Using the data below, reproduce exactly the lines from the line with "HALL2 pin OUT: D10 -> RX" to the line with "HALL2 pin VCC: 3V3 -> GND", both included; pictures must be dropped.

(The input Opens)

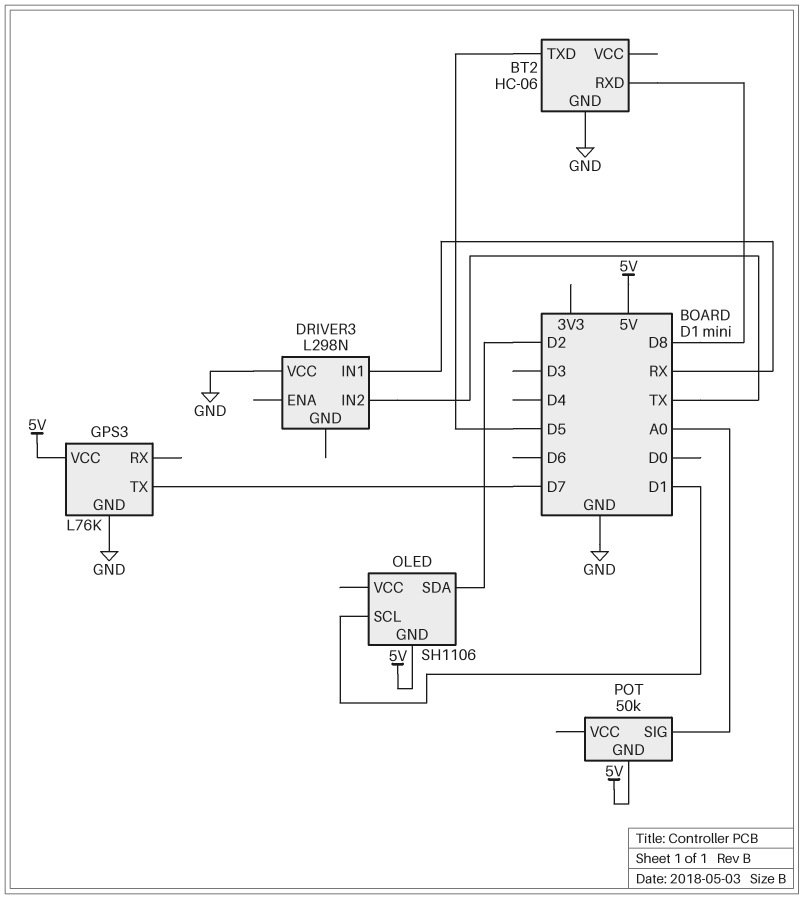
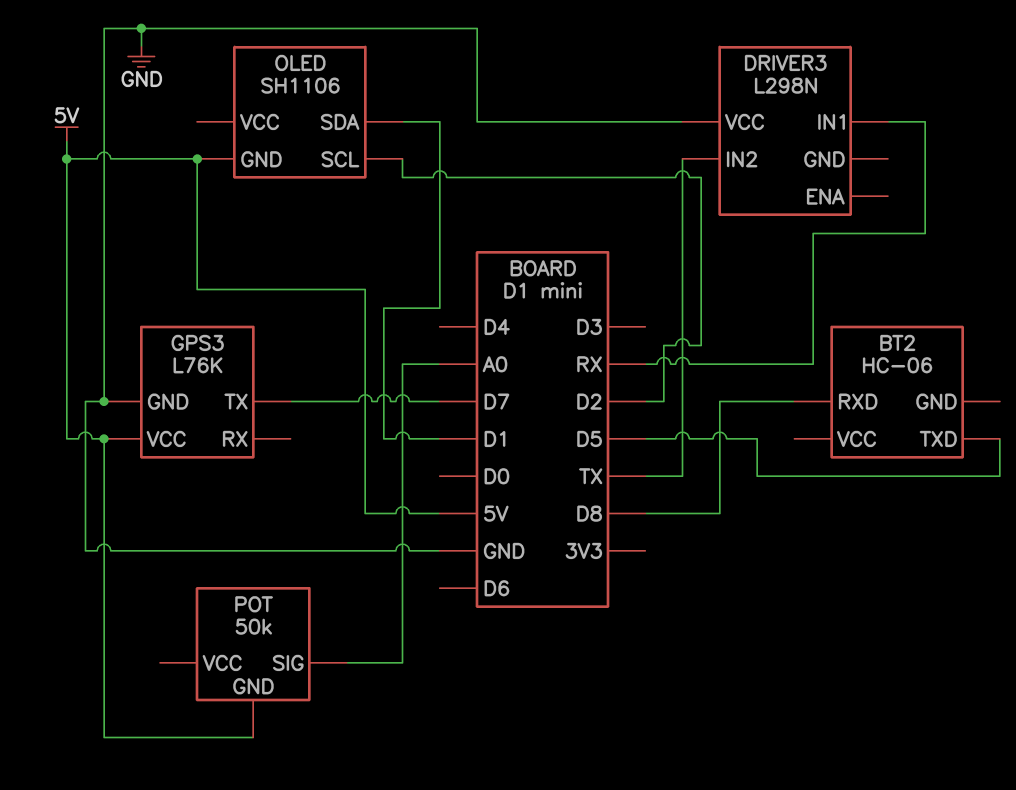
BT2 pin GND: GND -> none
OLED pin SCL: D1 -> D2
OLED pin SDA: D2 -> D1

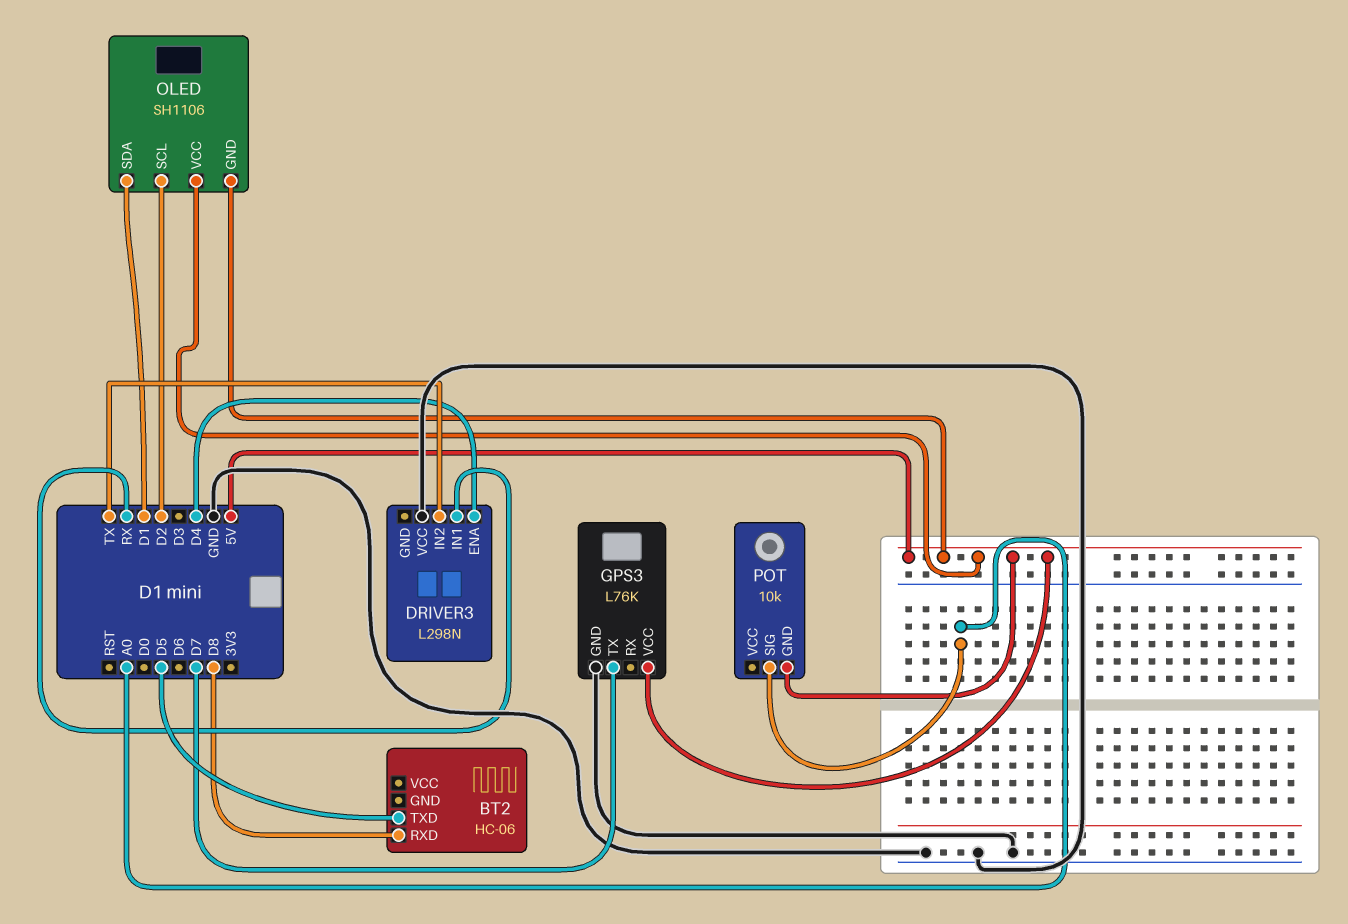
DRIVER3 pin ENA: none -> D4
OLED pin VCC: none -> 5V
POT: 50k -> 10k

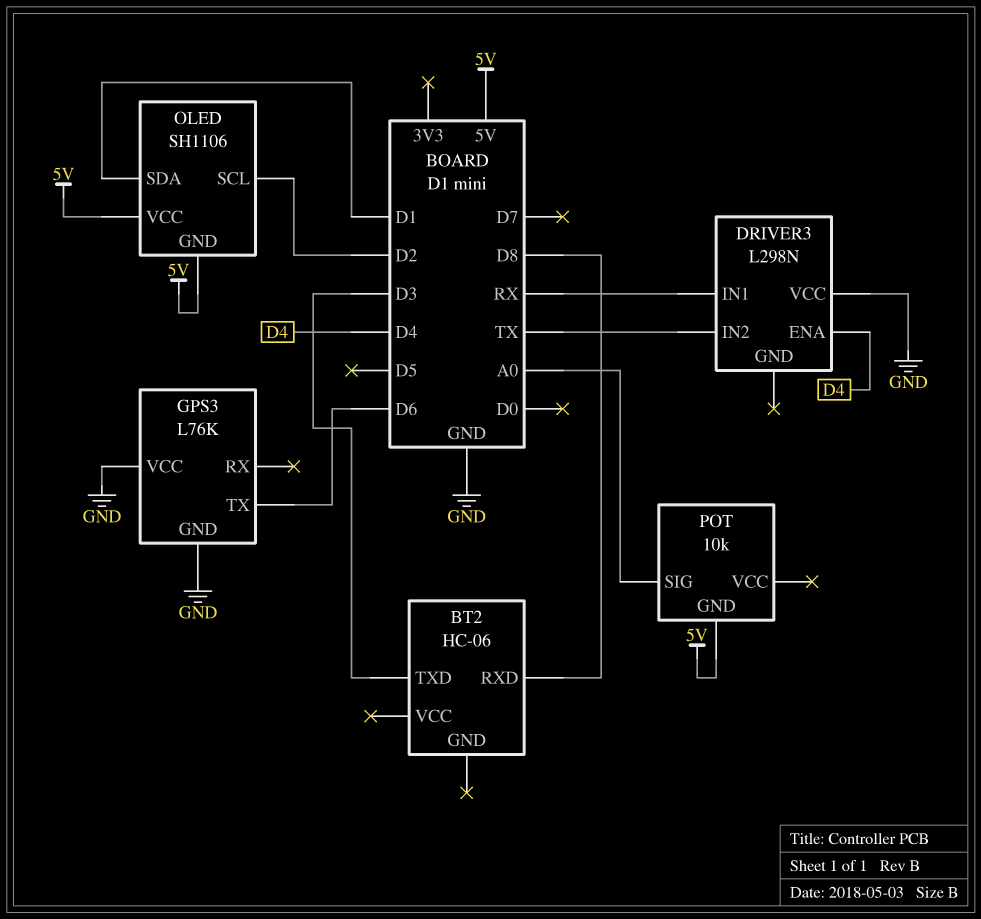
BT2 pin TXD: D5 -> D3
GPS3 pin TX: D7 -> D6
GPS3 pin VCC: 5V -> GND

(The input Closes)
(The input Opens)

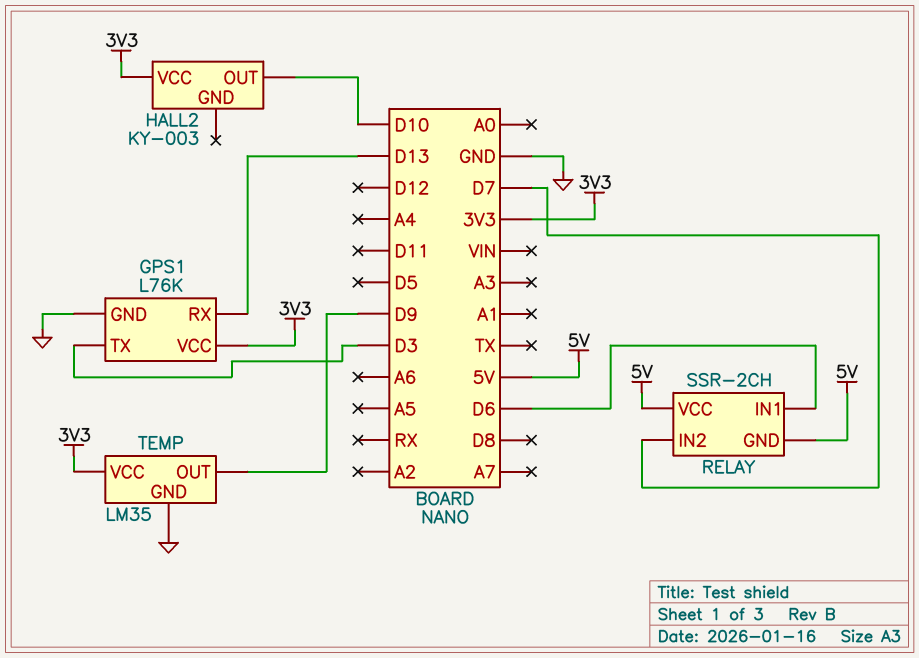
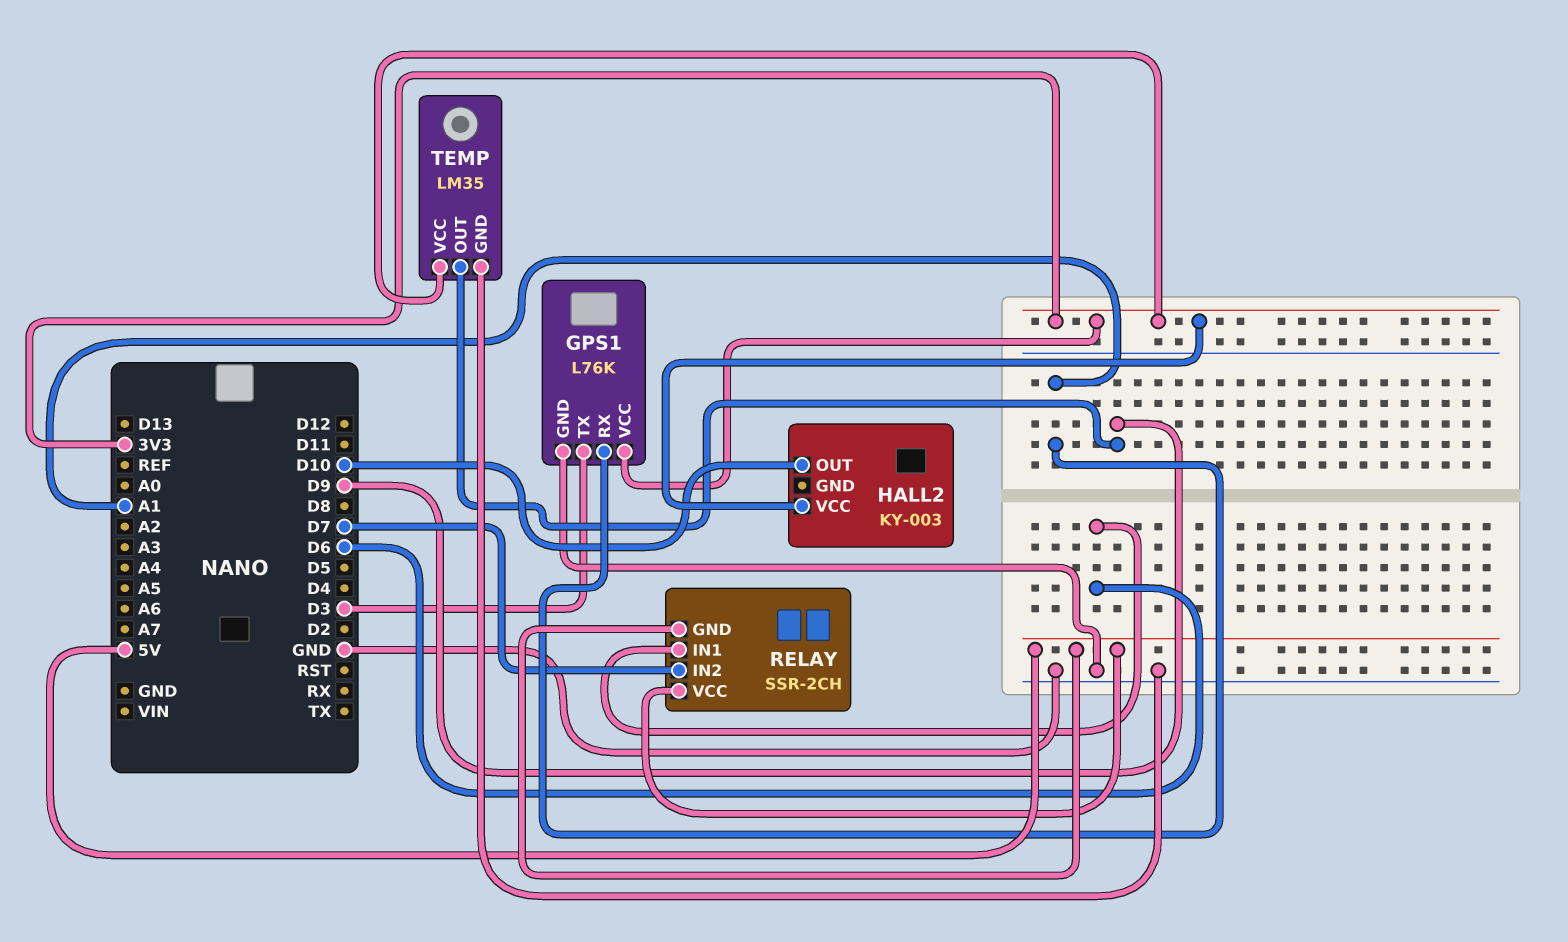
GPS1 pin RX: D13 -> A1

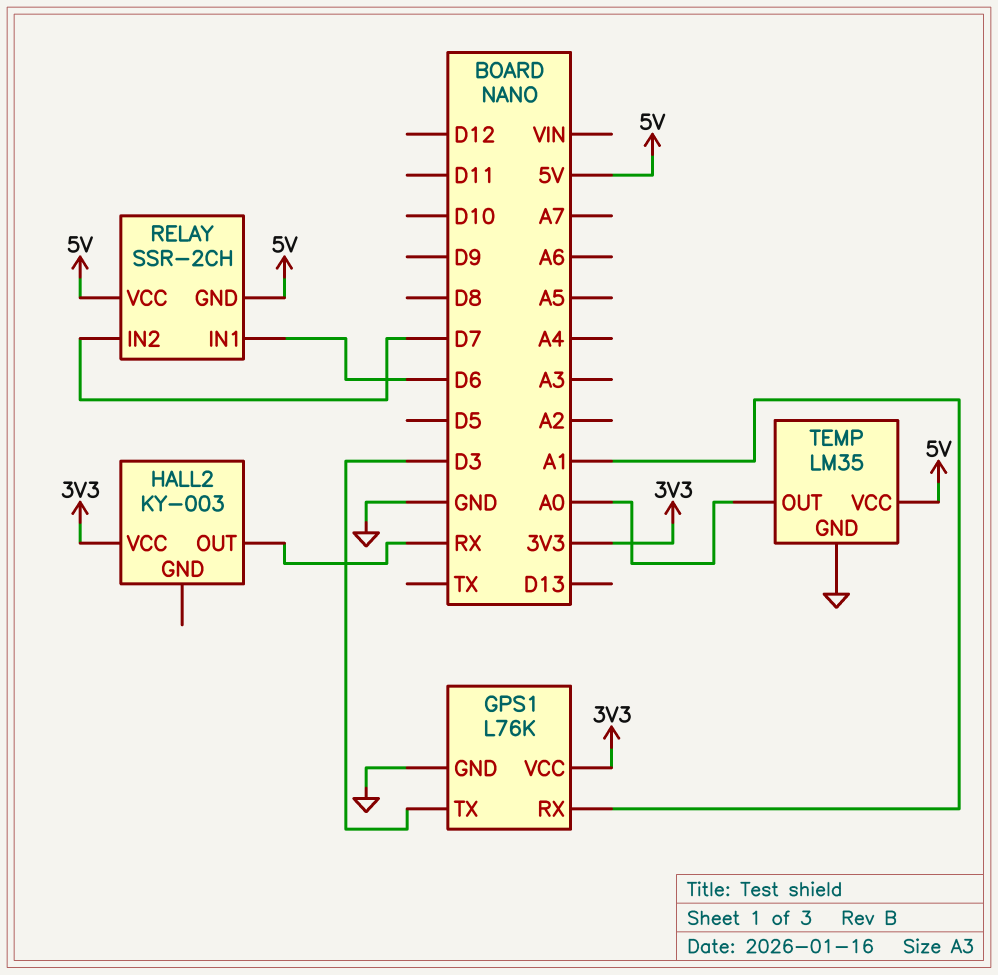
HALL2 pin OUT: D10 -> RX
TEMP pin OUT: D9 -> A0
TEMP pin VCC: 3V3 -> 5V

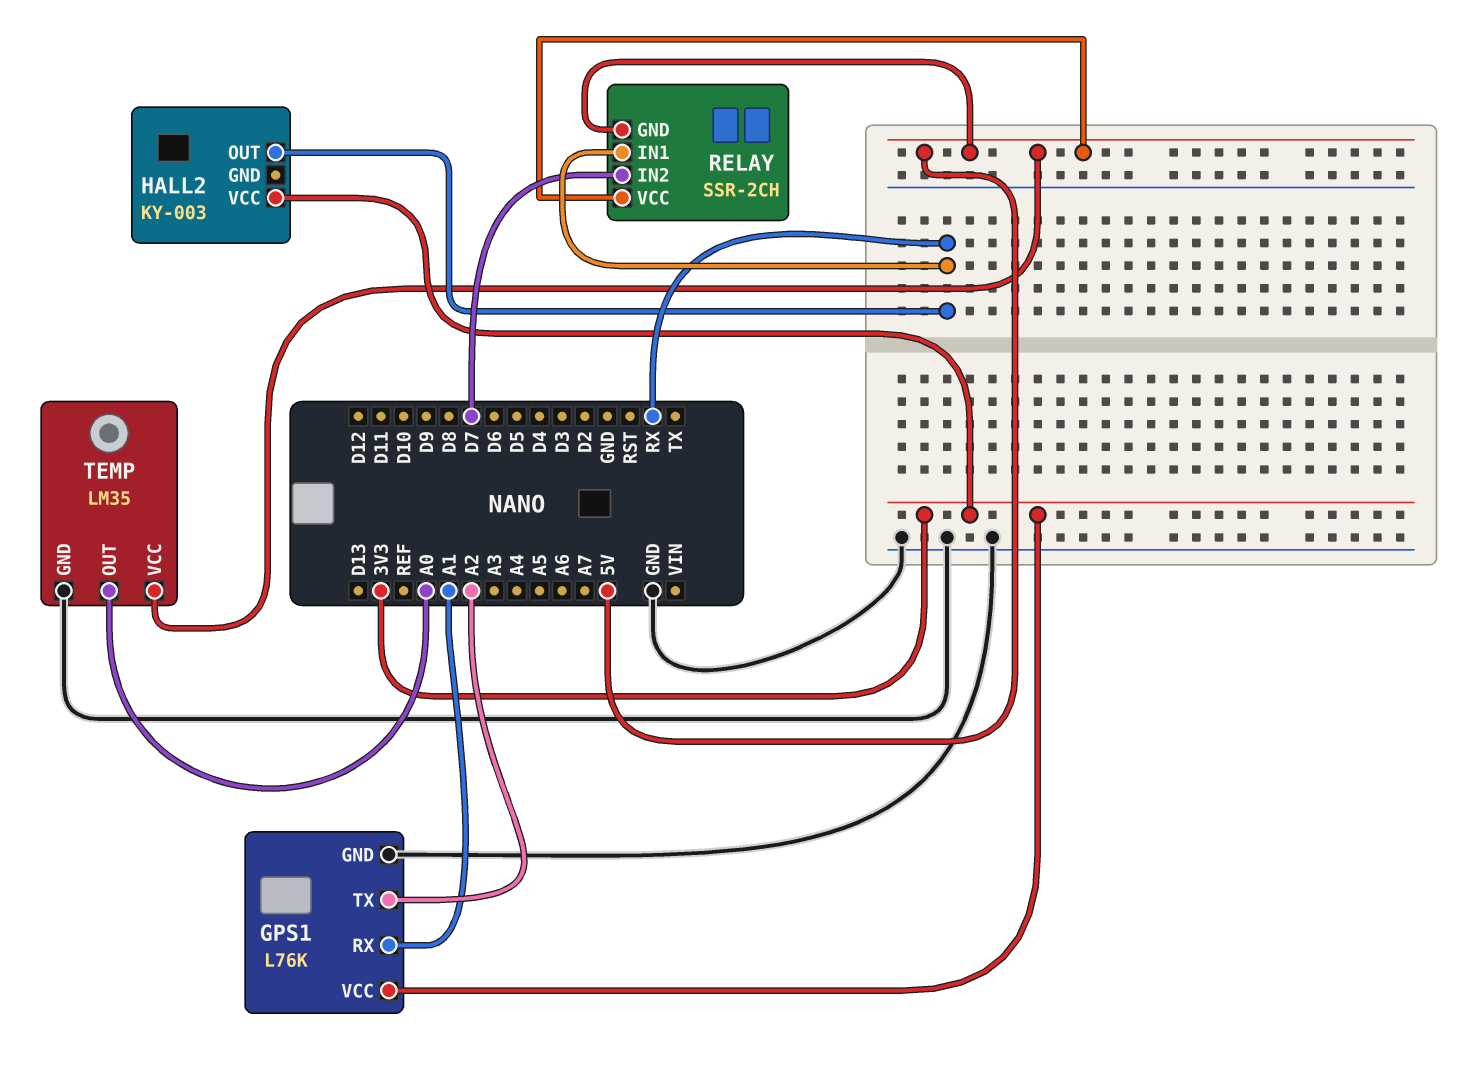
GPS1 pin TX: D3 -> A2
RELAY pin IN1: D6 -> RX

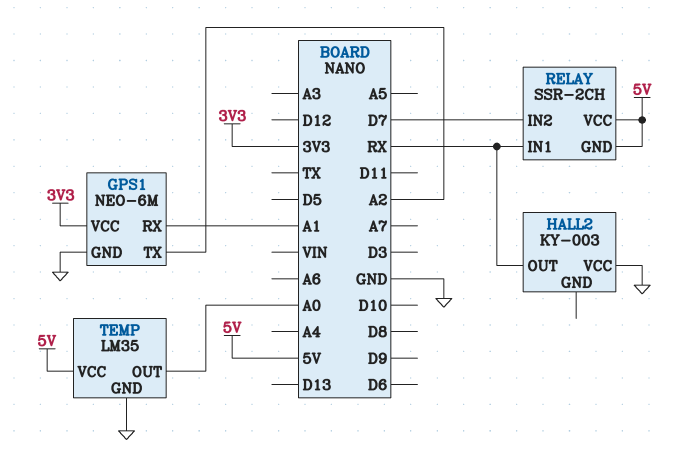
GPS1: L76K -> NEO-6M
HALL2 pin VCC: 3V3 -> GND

(The input Closes)

#### Task answer
HALL2 pin OUT: D10 -> RX
TEMP pin OUT: D9 -> A0
TEMP pin VCC: 3V3 -> 5V

GPS1 pin TX: D3 -> A2
RELAY pin IN1: D6 -> RX

GPS1: L76K -> NEO-6M
HALL2 pin VCC: 3V3 -> GND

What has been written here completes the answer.